### Instructions for the task:
Render the lines below, from the first one through the line containing "2000 [27, 87]", as a JSON list of strings, one string per line and with blank lines omitted.

### Records shown:
######
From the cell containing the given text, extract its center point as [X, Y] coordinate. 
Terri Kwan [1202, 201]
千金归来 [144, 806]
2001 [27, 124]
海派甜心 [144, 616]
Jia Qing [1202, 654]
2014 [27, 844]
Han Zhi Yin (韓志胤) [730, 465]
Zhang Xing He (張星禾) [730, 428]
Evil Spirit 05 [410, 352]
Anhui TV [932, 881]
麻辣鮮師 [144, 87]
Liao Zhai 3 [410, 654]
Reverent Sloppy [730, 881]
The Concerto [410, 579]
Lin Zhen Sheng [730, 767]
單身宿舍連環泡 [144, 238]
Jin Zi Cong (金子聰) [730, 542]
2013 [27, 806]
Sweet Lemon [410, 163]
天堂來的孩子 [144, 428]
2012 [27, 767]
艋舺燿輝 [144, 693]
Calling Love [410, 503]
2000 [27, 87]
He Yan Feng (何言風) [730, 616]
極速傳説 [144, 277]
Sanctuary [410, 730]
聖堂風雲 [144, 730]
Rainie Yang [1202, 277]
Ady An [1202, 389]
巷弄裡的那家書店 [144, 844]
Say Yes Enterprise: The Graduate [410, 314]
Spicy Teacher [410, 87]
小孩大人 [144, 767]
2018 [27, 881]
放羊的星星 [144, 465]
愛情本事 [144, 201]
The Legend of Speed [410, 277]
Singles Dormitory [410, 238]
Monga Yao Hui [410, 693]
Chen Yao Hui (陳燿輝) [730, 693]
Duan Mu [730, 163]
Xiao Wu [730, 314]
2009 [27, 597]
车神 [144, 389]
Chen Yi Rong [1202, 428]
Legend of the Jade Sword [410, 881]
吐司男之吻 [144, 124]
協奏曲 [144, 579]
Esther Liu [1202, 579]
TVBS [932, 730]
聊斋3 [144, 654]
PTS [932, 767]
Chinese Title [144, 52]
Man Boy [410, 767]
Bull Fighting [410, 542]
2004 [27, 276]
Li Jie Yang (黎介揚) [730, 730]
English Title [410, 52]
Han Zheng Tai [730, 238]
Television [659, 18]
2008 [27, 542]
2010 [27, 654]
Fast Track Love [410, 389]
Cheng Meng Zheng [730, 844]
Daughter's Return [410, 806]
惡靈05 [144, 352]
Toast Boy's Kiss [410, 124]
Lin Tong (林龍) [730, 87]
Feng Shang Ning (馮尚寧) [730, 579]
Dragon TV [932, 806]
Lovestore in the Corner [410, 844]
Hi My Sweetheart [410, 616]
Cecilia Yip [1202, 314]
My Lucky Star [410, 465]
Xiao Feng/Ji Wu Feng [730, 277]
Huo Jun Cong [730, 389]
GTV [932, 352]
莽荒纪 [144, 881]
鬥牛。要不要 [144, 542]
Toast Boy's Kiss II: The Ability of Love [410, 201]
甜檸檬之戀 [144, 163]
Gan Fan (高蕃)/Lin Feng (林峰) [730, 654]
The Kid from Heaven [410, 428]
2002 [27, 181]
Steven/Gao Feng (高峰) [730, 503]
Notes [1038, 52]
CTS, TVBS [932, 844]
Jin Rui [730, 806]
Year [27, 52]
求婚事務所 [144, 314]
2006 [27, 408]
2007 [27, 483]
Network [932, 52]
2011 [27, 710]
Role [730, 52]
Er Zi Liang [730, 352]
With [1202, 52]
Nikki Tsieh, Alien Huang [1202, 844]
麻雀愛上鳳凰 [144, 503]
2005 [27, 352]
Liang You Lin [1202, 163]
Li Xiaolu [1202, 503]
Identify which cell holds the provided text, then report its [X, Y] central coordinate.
######
### Exercise result:
[
  "From the cell containing the given text, extract its center point as [X, Y] coordinate. ",
  "Terri Kwan [1202, 201]",
  "千金归来 [144, 806]",
  "2001 [27, 124]",
  "海派甜心 [144, 616]",
  "Jia Qing [1202, 654]",
  "2014 [27, 844]",
  "Han Zhi Yin (韓志胤) [730, 465]",
  "Zhang Xing He (張星禾) [730, 428]",
  "Evil Spirit 05 [410, 352]",
  "Anhui TV [932, 881]",
  "麻辣鮮師 [144, 87]",
  "Liao Zhai 3 [410, 654]",
  "Reverent Sloppy [730, 881]",
  "The Concerto [410, 579]",
  "Lin Zhen Sheng [730, 767]",
  "單身宿舍連環泡 [144, 238]",
  "Jin Zi Cong (金子聰) [730, 542]",
  "2013 [27, 806]",
  "Sweet Lemon [410, 163]",
  "天堂來的孩子 [144, 428]",
  "2012 [27, 767]",
  "艋舺燿輝 [144, 693]",
  "Calling Love [410, 503]",
  "2000 [27, 87]"
]